> What the task asks:
Your answer should consist only of the lines below from the one with "C6: none -> 220nF (+9V, DGND)" through the one with "U3: ATtiny25 -> ATtiny13A", copied exactly.
------ Data extract ------
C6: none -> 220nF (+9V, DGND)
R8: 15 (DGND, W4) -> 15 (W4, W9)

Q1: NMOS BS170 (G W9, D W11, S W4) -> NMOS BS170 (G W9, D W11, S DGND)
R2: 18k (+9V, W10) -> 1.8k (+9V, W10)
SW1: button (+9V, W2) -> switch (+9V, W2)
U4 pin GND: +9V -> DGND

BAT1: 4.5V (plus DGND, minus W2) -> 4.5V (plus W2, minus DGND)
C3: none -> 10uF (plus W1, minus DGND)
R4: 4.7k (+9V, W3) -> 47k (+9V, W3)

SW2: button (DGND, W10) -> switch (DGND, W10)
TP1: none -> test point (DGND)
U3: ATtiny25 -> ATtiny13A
------
------ Data extract ------
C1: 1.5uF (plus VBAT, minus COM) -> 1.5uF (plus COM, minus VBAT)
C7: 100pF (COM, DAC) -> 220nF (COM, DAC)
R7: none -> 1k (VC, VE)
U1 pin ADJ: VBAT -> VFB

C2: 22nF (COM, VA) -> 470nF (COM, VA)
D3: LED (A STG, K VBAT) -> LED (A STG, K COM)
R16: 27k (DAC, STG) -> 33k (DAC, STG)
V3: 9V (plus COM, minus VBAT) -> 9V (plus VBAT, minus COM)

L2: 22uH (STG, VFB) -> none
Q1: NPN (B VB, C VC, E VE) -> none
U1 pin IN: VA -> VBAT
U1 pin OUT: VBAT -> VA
------
------ Data extract ------
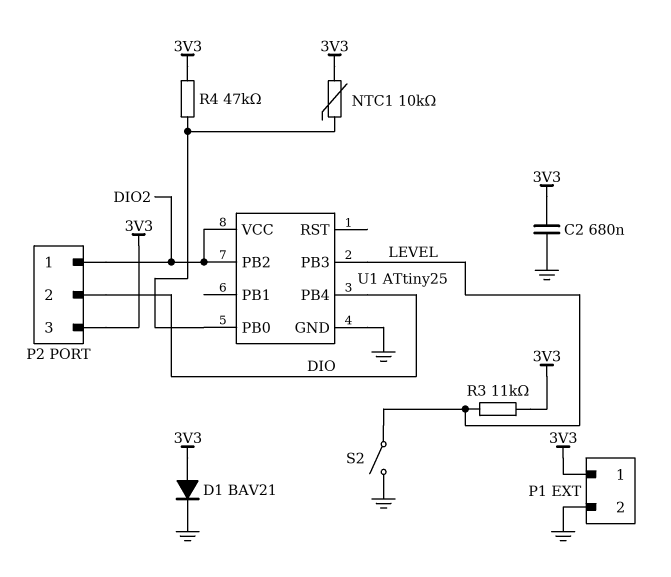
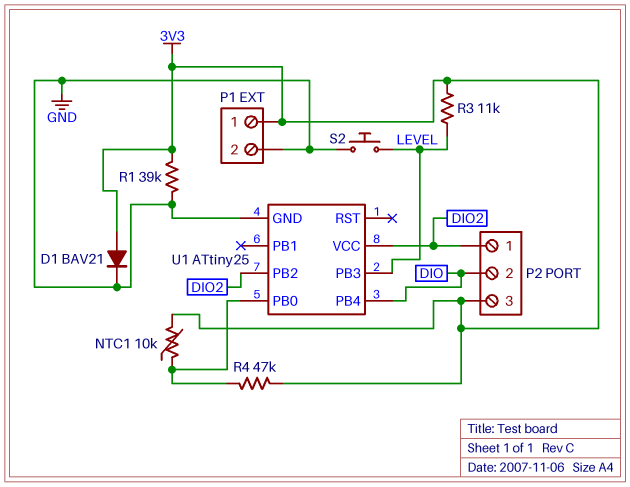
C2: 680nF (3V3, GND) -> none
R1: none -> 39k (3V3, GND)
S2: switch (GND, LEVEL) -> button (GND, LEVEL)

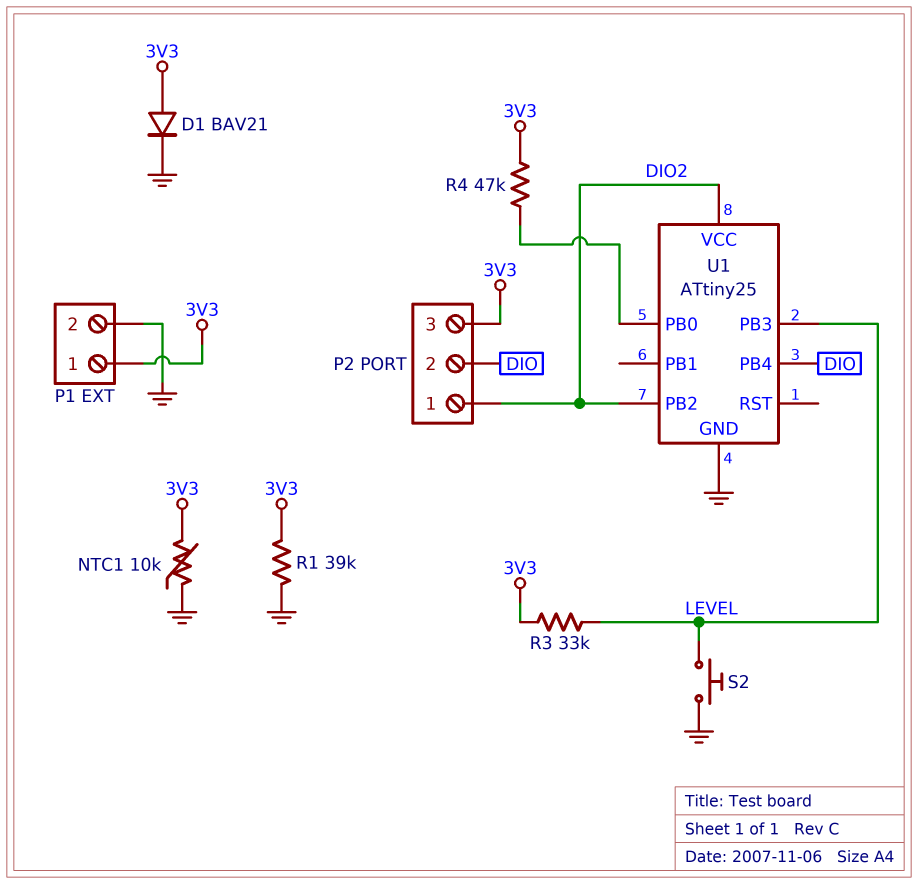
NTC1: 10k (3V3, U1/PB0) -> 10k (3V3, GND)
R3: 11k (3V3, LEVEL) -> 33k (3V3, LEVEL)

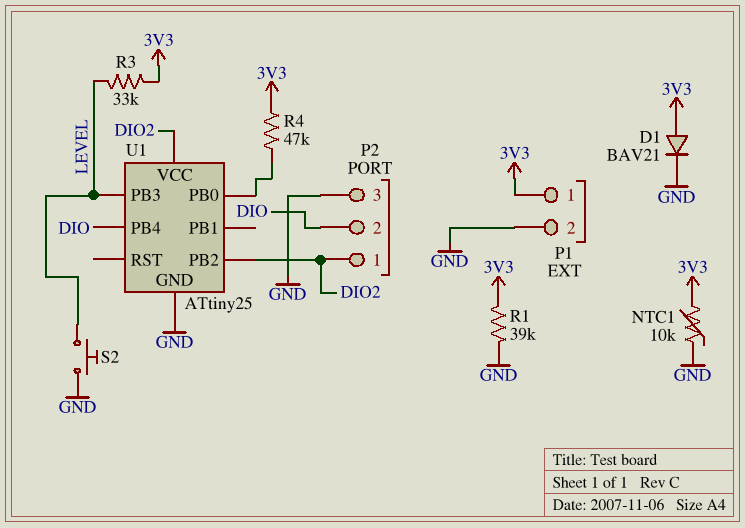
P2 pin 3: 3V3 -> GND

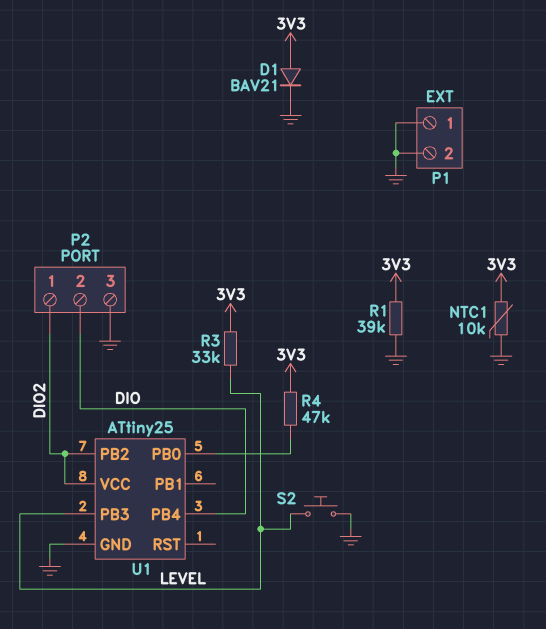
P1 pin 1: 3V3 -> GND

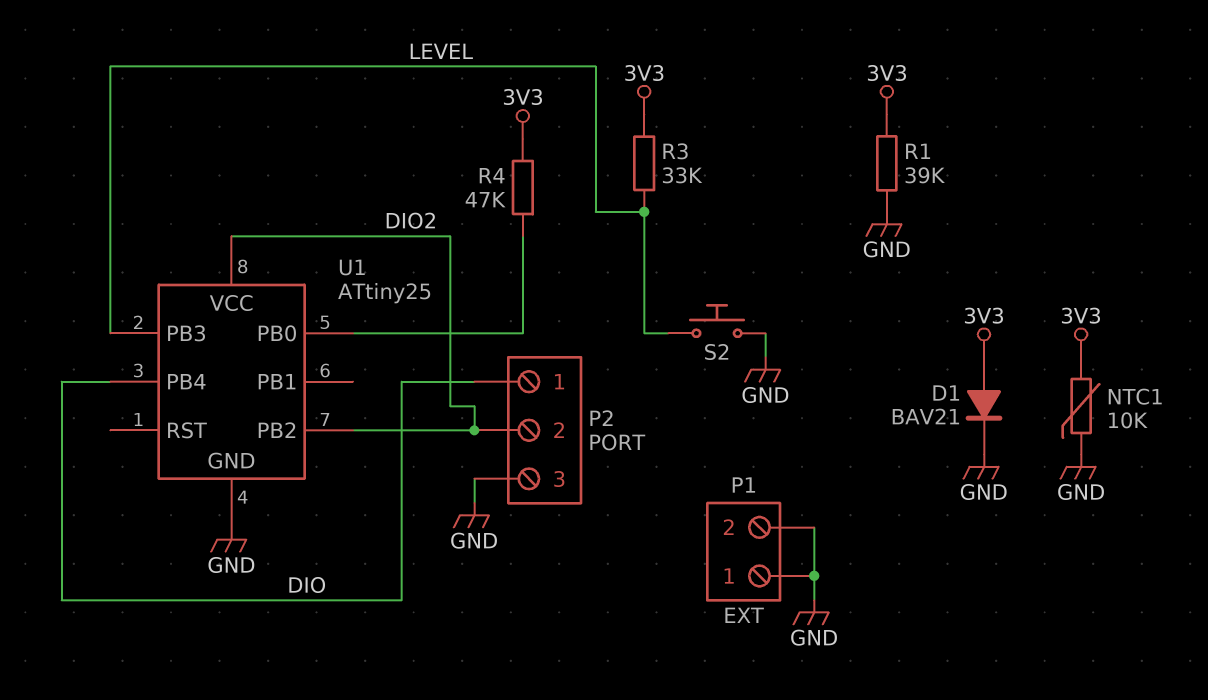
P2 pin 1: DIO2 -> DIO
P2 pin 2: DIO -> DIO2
------
> The completed task:
C6: none -> 220nF (+9V, DGND)
R8: 15 (DGND, W4) -> 15 (W4, W9)

Q1: NMOS BS170 (G W9, D W11, S W4) -> NMOS BS170 (G W9, D W11, S DGND)
R2: 18k (+9V, W10) -> 1.8k (+9V, W10)
SW1: button (+9V, W2) -> switch (+9V, W2)
U4 pin GND: +9V -> DGND

BAT1: 4.5V (plus DGND, minus W2) -> 4.5V (plus W2, minus DGND)
C3: none -> 10uF (plus W1, minus DGND)
R4: 4.7k (+9V, W3) -> 47k (+9V, W3)

SW2: button (DGND, W10) -> switch (DGND, W10)
TP1: none -> test point (DGND)
U3: ATtiny25 -> ATtiny13A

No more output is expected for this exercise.